*Instructions to follow*
Lines that include "blue" make up the answer; copy all of them from the data below.

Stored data
• • •

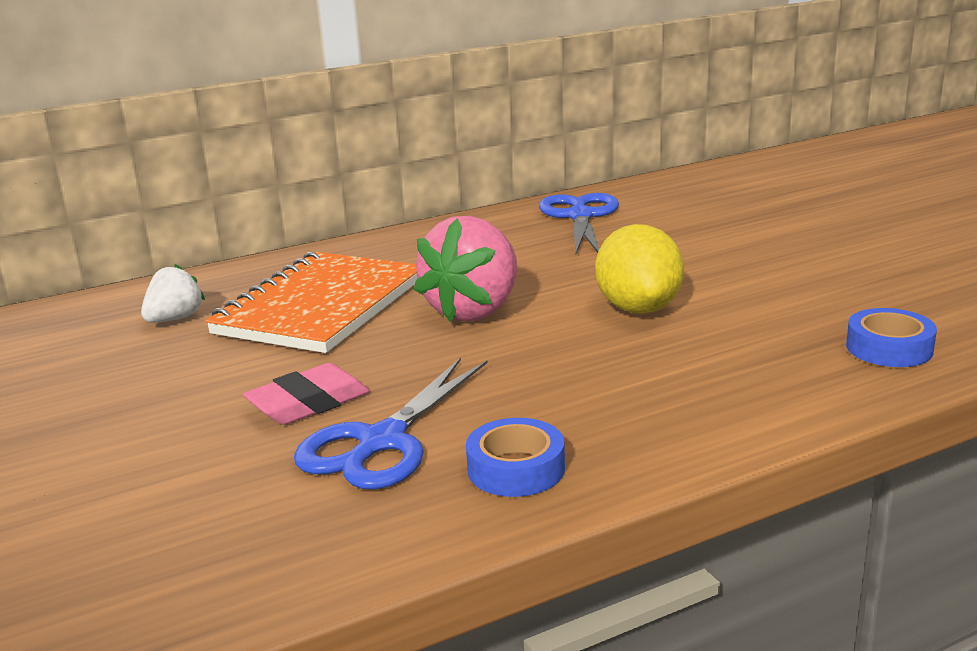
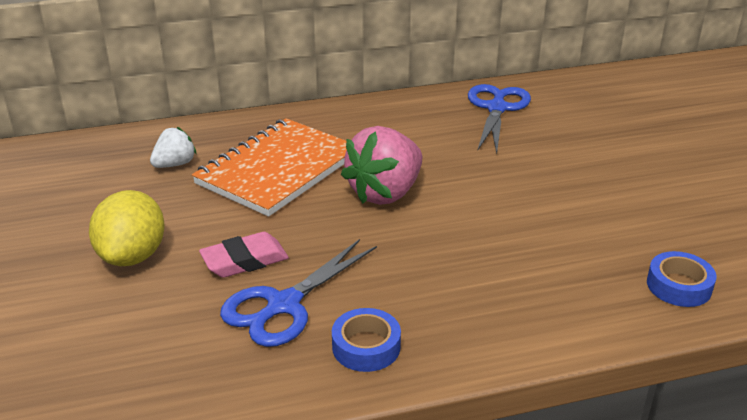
camera: 10 degrees right, 10 degrees up
(638, 308) = (506, 212): yellow lemon -> yellow lemon (133, 256)

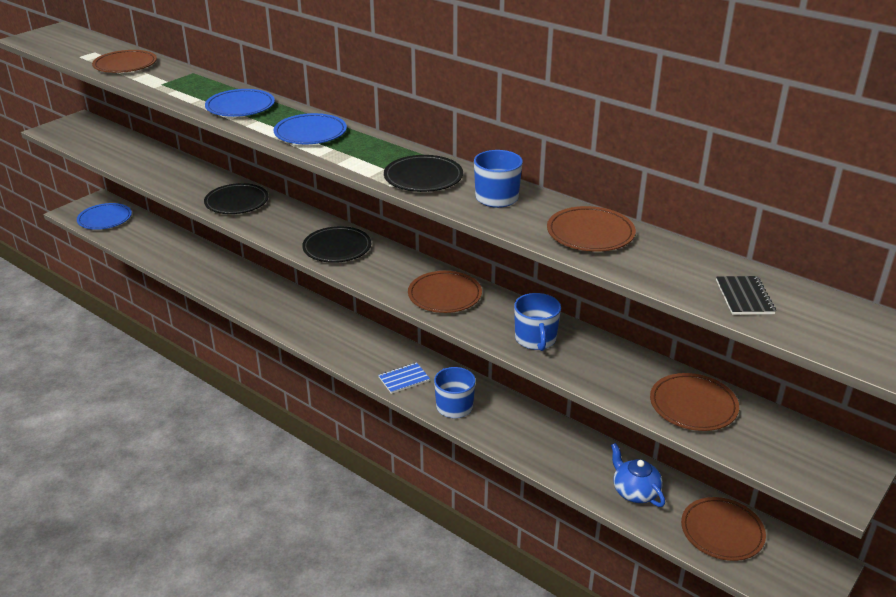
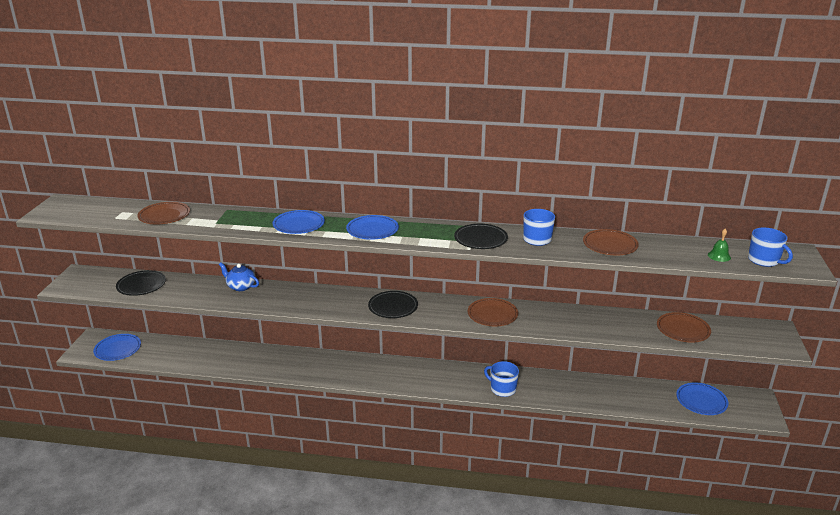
camera: 30 degrees left, 5 degrees down
(236, 202) = (287, 298): black plate -> black plate (141, 285)
(404, 379) = (456, 384): blue notebook -> none
(535, 339) = (570, 323): blue mug -> blue mug (764, 260)
(635, 491) = (642, 398): blue teapot -> blue teapot (240, 286)
(722, 532) = (701, 401): brown plate -> blue plate
(744, 297) = (719, 256): black notebook -> green bell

• • •

*Answer space*
(404, 379) = (456, 384): blue notebook -> none
(535, 339) = (570, 323): blue mug -> blue mug (764, 260)
(635, 491) = (642, 398): blue teapot -> blue teapot (240, 286)
(722, 532) = (701, 401): brown plate -> blue plate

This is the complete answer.